AIM: Which lines in the material below contain the string "kern"? Pull out each of those lines and copy it in full.

MATERIAL FOR THIS EXERCISE:

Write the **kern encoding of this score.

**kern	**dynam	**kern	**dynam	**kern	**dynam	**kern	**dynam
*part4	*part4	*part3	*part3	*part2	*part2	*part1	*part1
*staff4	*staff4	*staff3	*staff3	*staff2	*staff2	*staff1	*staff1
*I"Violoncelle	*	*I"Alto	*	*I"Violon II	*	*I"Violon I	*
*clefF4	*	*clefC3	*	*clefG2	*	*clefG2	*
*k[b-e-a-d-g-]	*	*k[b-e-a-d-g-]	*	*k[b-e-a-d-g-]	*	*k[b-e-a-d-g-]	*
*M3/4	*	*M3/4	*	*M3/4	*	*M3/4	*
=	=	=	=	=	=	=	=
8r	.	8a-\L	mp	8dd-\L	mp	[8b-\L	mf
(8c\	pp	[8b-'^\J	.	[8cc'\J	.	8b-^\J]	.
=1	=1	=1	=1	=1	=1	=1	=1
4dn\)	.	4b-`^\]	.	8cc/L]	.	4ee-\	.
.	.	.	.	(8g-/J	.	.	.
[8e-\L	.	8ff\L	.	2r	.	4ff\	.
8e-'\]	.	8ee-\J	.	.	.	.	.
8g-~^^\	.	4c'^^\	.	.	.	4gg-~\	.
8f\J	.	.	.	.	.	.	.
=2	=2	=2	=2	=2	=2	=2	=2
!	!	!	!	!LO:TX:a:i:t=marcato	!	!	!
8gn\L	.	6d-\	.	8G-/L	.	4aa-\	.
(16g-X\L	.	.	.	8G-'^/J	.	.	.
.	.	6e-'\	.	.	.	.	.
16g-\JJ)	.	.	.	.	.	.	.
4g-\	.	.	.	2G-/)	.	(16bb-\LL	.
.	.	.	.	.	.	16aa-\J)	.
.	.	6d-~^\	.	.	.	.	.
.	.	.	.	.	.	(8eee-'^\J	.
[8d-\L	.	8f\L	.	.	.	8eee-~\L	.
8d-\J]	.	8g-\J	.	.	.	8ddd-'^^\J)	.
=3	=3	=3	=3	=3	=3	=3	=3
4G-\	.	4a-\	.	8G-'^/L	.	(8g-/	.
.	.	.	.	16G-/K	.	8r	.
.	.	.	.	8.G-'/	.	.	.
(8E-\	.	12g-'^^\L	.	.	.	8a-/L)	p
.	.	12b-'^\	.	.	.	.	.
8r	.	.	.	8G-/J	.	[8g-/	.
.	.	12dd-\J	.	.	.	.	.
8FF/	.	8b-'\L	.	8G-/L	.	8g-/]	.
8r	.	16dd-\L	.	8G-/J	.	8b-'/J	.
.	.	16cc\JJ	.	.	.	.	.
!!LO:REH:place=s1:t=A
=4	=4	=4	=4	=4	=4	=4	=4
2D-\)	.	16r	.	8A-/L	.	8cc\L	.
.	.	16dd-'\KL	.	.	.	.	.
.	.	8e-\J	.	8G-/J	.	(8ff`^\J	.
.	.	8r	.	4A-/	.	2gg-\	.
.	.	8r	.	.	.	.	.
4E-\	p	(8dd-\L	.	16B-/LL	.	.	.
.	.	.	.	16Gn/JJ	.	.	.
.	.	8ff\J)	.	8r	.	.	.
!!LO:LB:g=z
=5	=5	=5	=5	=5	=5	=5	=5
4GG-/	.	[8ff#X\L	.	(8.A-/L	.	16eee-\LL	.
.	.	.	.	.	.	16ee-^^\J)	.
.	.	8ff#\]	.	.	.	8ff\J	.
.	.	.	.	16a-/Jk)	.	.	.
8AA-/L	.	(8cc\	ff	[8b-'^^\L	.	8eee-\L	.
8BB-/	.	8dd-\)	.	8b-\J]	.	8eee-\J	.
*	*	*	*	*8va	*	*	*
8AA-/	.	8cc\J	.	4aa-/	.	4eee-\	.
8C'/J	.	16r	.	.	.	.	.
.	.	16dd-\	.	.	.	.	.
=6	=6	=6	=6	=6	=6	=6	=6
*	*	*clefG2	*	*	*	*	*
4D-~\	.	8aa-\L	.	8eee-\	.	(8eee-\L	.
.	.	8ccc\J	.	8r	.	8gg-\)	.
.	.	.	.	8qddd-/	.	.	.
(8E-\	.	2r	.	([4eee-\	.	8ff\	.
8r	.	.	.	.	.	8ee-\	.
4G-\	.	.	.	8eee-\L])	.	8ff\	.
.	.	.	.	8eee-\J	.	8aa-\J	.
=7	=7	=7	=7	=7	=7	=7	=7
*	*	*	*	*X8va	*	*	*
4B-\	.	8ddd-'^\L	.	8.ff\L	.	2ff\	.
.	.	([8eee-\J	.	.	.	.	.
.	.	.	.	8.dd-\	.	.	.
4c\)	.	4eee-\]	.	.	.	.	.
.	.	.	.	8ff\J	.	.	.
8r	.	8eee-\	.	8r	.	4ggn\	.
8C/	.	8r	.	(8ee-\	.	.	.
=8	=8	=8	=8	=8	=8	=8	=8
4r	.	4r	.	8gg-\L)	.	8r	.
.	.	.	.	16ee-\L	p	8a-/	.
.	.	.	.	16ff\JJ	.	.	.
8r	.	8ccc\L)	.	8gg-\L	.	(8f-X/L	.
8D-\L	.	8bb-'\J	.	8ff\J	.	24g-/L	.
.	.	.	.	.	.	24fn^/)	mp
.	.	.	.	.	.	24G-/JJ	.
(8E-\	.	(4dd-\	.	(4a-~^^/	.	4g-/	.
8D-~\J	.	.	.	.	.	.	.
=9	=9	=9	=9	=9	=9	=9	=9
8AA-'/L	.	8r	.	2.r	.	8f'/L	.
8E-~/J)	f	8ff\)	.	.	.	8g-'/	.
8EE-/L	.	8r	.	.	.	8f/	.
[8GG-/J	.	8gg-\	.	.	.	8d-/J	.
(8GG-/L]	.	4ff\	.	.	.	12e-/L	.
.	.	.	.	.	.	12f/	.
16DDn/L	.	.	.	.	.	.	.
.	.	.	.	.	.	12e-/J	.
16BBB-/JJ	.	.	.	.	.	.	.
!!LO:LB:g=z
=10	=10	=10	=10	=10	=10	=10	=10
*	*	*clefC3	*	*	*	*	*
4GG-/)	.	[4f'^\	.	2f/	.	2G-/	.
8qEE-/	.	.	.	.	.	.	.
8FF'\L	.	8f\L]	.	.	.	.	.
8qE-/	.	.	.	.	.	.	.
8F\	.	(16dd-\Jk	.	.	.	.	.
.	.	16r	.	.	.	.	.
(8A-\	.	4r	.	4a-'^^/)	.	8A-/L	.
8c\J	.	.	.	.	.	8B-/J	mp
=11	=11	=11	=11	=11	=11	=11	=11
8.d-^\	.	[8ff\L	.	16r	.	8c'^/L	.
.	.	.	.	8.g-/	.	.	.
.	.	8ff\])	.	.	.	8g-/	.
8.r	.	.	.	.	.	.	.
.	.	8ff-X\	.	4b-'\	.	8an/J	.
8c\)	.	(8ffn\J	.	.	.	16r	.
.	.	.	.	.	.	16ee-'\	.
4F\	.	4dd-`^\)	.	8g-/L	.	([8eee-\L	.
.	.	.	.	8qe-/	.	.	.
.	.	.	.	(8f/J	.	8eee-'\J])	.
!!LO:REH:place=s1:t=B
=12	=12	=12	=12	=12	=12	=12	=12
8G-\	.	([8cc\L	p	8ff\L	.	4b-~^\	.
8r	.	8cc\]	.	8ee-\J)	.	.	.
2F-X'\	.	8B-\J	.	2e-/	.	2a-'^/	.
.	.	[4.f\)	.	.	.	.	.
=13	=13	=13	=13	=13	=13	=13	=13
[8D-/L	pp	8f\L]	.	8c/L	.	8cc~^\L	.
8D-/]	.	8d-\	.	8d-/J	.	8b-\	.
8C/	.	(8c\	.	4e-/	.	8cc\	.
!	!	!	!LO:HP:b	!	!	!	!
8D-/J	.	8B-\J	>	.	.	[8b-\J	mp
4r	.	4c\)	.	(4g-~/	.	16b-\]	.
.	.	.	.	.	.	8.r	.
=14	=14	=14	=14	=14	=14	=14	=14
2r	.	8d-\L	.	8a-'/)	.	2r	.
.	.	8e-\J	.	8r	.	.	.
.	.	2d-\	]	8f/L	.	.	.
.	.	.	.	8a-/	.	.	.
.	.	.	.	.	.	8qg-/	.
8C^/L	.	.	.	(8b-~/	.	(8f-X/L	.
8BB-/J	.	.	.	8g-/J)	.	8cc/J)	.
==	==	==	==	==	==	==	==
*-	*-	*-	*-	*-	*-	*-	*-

SOLUTION FOR THIS TASK:
Write the **kern encoding of this score.
**kern	**dynam	**kern	**dynam	**kern	**dynam	**kern	**dynam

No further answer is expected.